WHAT THE EXERCISE ASKS:
Retype every entry exactly, character for character.

(RECORDS begins)

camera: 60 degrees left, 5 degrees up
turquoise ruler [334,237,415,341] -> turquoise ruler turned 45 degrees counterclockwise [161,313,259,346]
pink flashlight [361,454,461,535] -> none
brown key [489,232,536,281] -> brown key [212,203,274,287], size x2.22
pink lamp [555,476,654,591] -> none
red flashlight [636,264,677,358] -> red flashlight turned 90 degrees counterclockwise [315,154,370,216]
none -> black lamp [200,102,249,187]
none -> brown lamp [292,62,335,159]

(RECORDS ends)

OUTPUT OF THE TASK:
camera: 60 degrees left, 5 degrees up
turquoise ruler [334,237,415,341] -> turquoise ruler turned 45 degrees counterclockwise [161,313,259,346]
pink flashlight [361,454,461,535] -> none
brown key [489,232,536,281] -> brown key [212,203,274,287], size x2.22
pink lamp [555,476,654,591] -> none
red flashlight [636,264,677,358] -> red flashlight turned 90 degrees counterclockwise [315,154,370,216]
none -> black lamp [200,102,249,187]
none -> brown lamp [292,62,335,159]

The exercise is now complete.